(Data supplied)
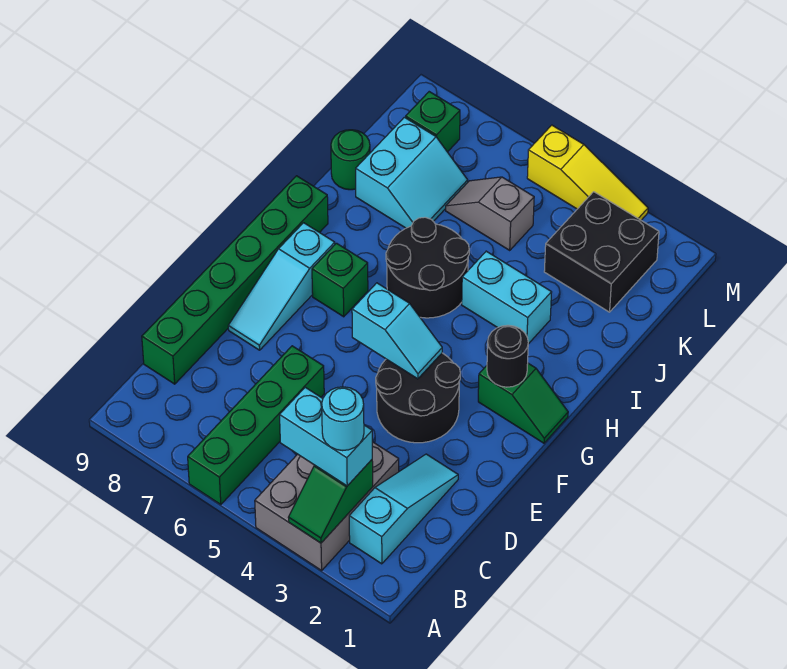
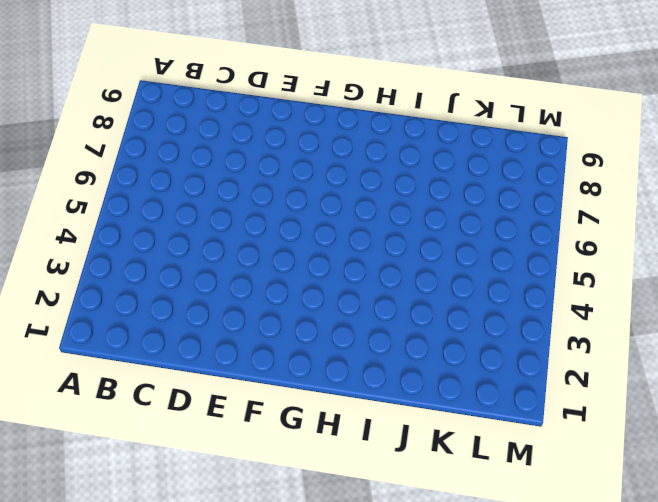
none -> grey brick A3:C4 level 1
none -> green brick A6:D6 level 1
none -> cyan slope B2:D2 level 1 top B

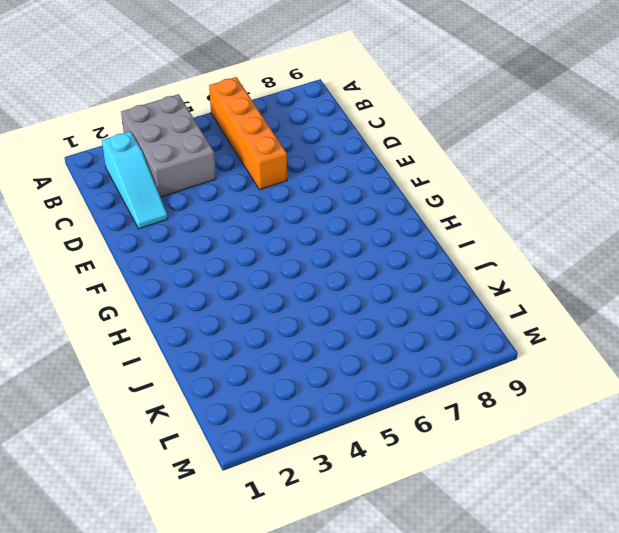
orange brick A6:D6 level 1 -> green brick A6:D6 level 1
none -> green brick C9:H9 level 1
none -> black round brick E3:F4 level 1
none -> cyan slope E8:G8 level 1 top G

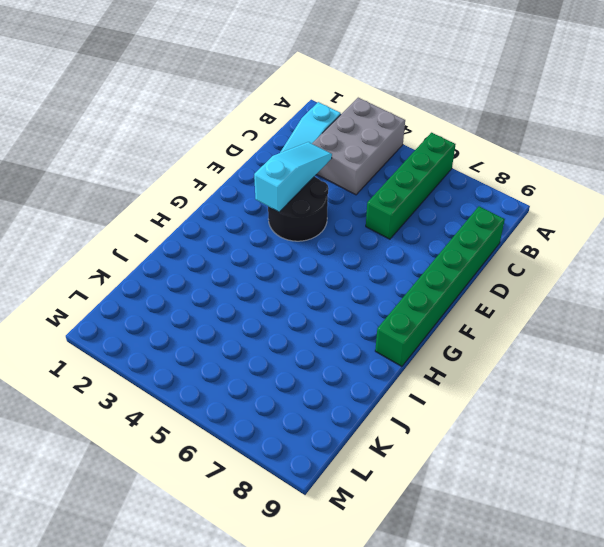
cyan slope D3:F3 level 2 top F -> cyan slope E8:G8 level 1 top G
none -> green slope G1:G2 level 1 top 2
none -> green brick G7 level 1
none -> black round brick H5:I6 level 1

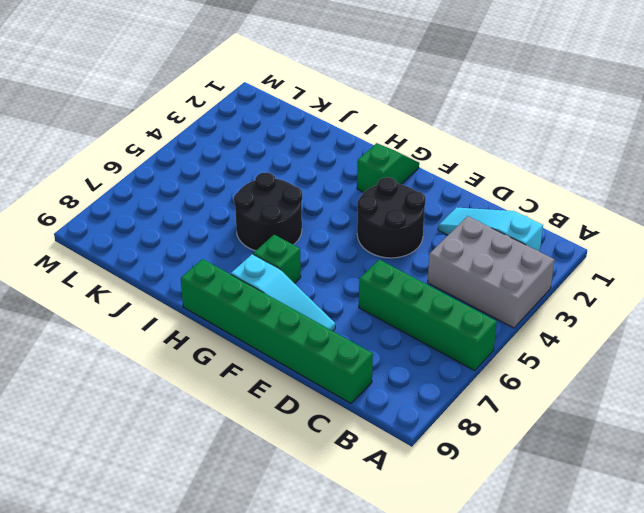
none -> cyan brick I3:I4 level 1
none -> cyan slope J7:K8 level 1 top 8
none -> green round brick J9 level 1

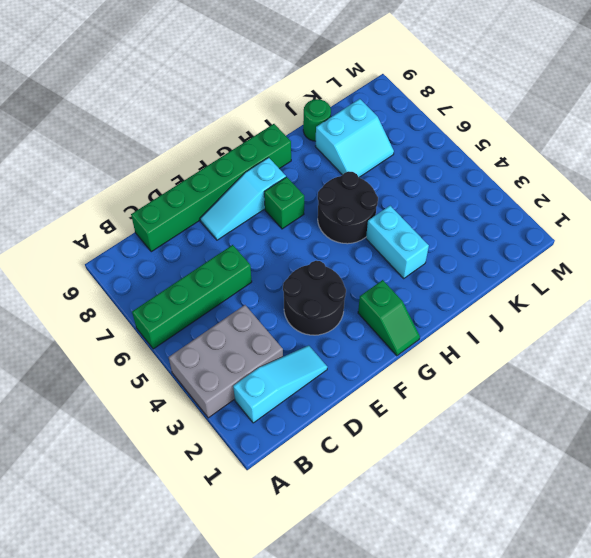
none -> black brick K2:L3 level 1
none -> grey slope K5:K6 level 1 top 5
none -> green brick L8 level 1

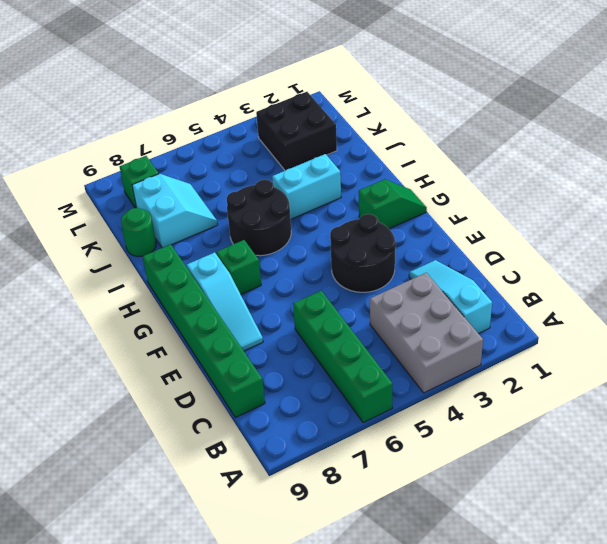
none -> grey slope K5:K6 level 1 top 5
none -> yellow slope M3:M5 level 1 top 5
none -> green slope A3:B3 level 2 top B

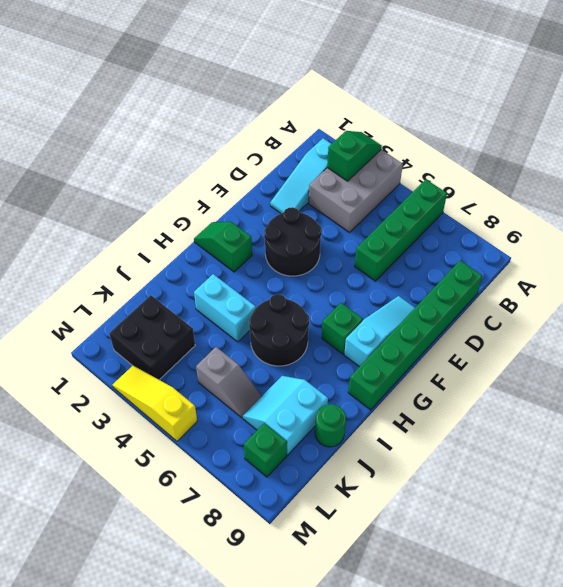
none -> cyan slope F4:F5 level 2 top 5
none -> black round brick G2 level 2
none -> cyan brick B3:B4 level 3

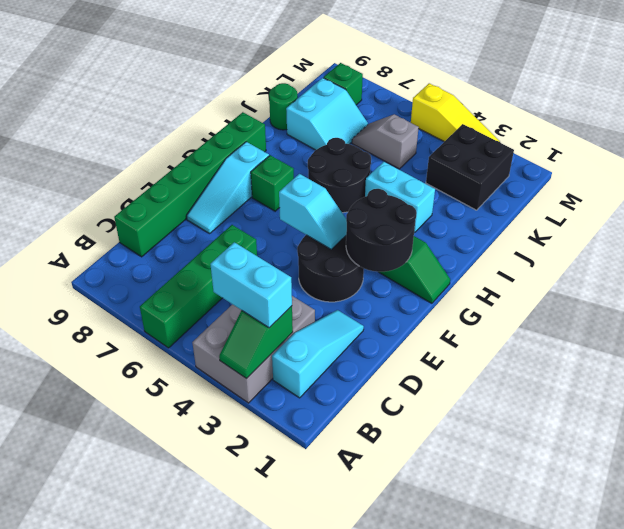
black round brick F2:G3 level 2 -> black round brick G2 level 2
none -> cyan round brick B3 level 4

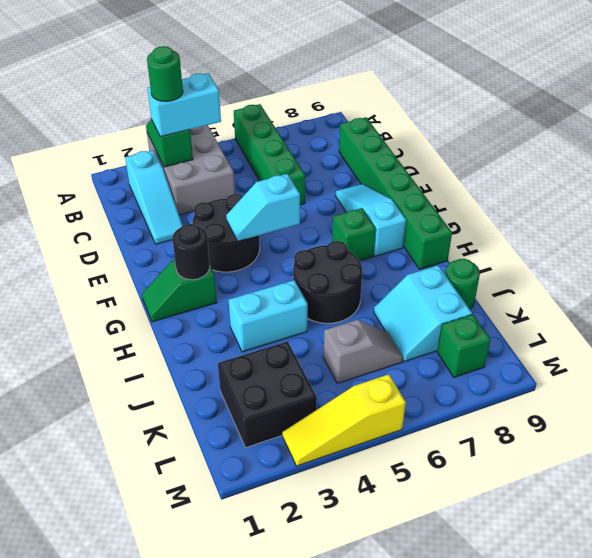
green round brick B3 level 4 -> cyan round brick B3 level 4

(Instructions to follow) Copy exactly the lines from the line that contains "none -> black round brick G2 level 2" through the last line of the records above, both ends included, but leave out the pictures.

(Expected answer)
none -> black round brick G2 level 2
none -> cyan brick B3:B4 level 3

black round brick F2:G3 level 2 -> black round brick G2 level 2
none -> cyan round brick B3 level 4

green round brick B3 level 4 -> cyan round brick B3 level 4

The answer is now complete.